### YOUR TASK
The expected response is a copy of every line in the entries below that includes the word "Kegel".

### MATERIAL TO PROCESS
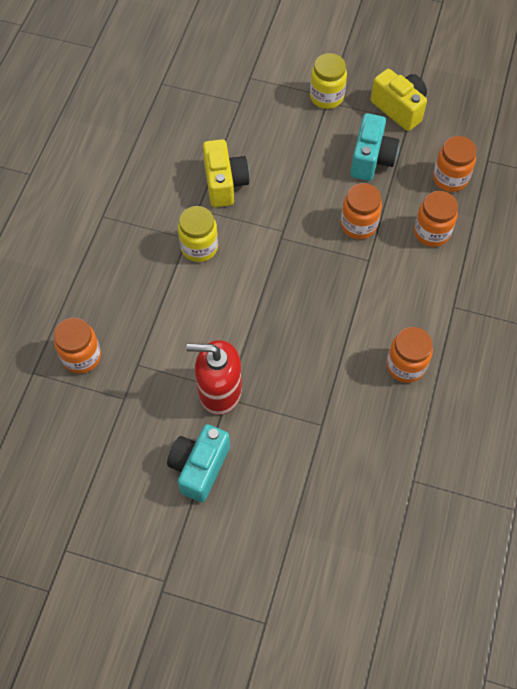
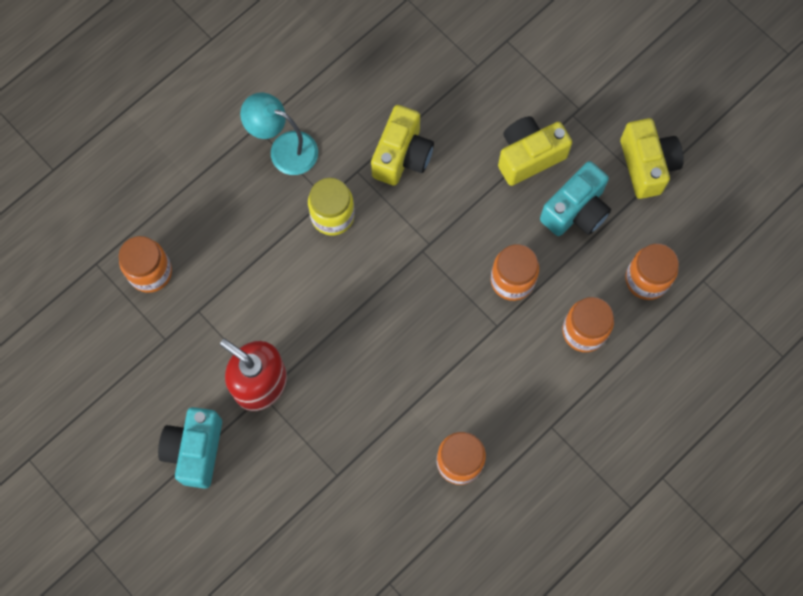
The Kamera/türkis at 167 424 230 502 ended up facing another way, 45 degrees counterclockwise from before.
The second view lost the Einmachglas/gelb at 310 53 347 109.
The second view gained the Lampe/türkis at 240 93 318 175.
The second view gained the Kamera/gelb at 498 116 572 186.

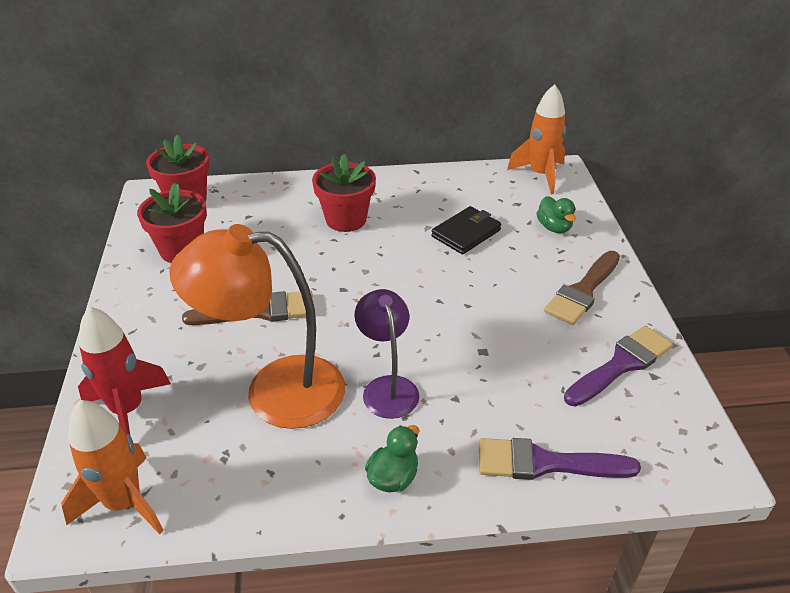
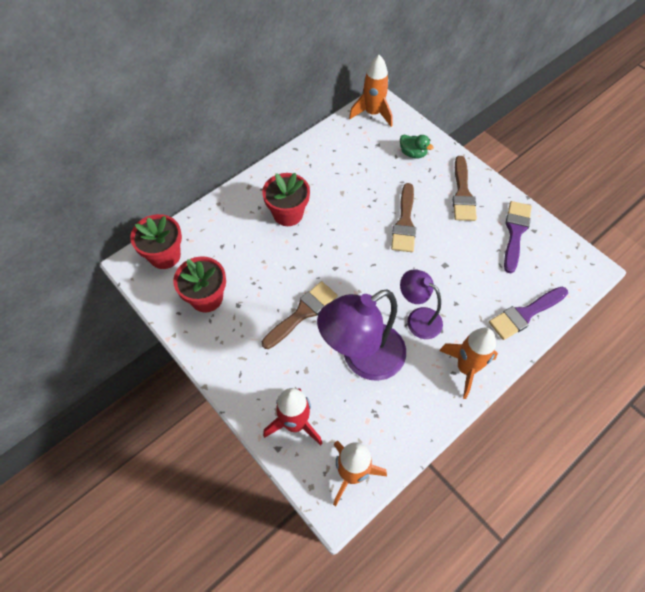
What was the Lampe/orange at 169 224 345 429 turned into the Lampe/lila at 317 289 406 381.
Where the Ente/grün stood at 365 425 419 492, the Rakete/orange came to stand at 439 328 498 399.
The second view lost the Geldbörse/schwarz at 431 206 501 254.
The second view gained the Pinsel/braun at 391 183 416 252.

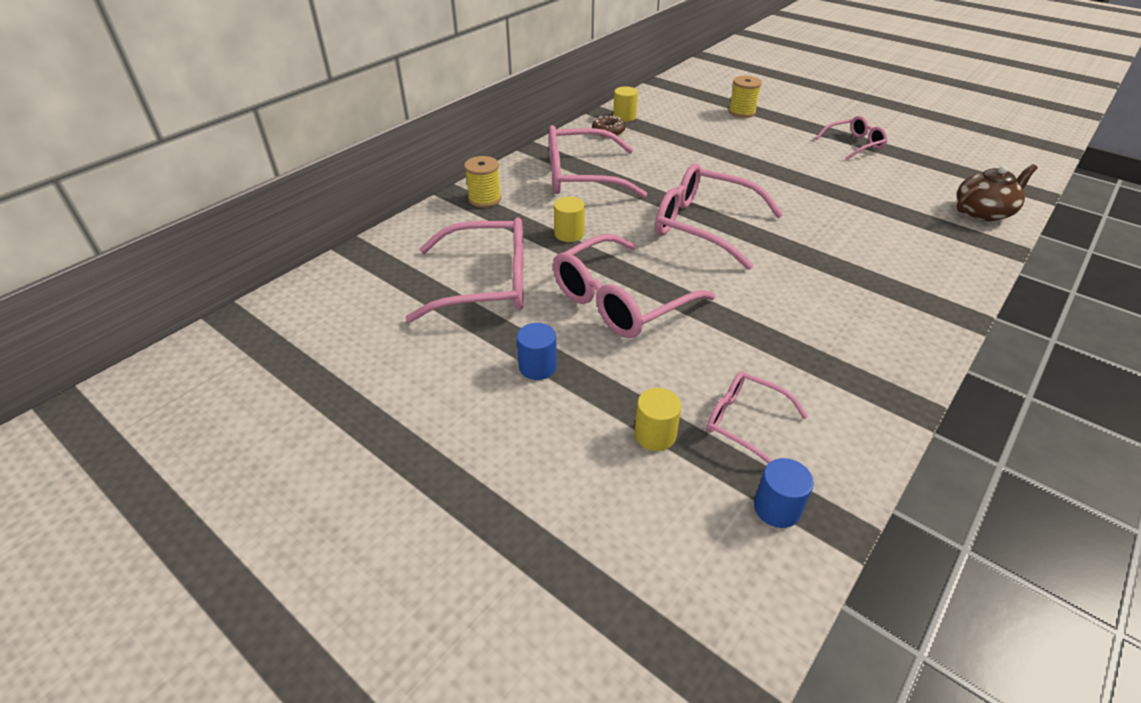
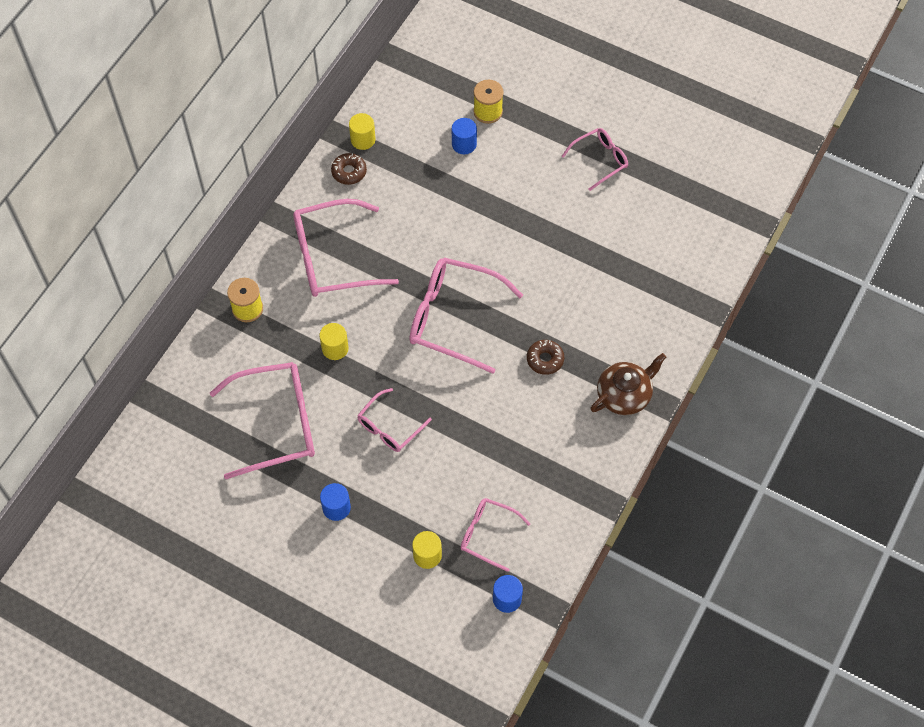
The size of the Brille/rosa at 553 234 716 338 changed by a factor of 0.56.
The Teekanne/braun ended up elsewhere, having gone from 956 164 1038 221 to 590 353 666 415.
The second view gained the Vollzylinder/blau at 452 118 477 154.
The second view gained the Donut/braun at 527 340 564 375.

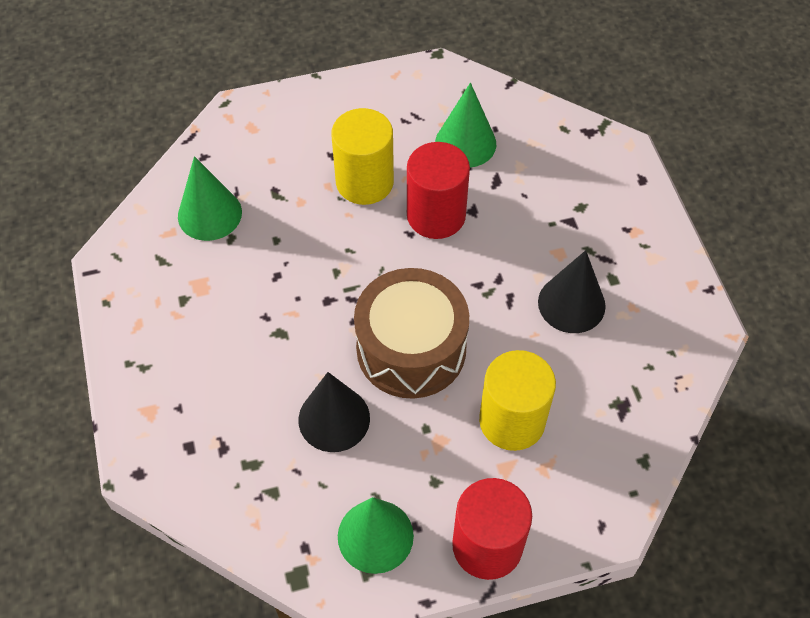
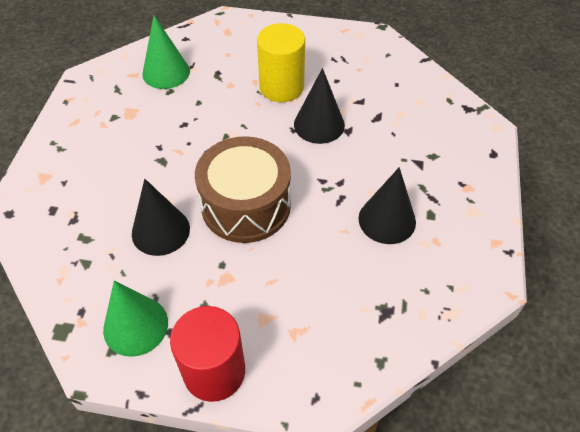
Where the Vollzylinder/rot stood at 407 142 470 239, the Kegel/schwarz came to stand at 294 68 345 144.
The second view lost the Kegel/grün at 435 83 496 168.
The second view lost the Vollzylinder/gelb at 479 350 556 451.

### EXPECTED ANSWER
Where the Vollzylinder/rot stood at 407 142 470 239, the Kegel/schwarz came to stand at 294 68 345 144.
The second view lost the Kegel/grün at 435 83 496 168.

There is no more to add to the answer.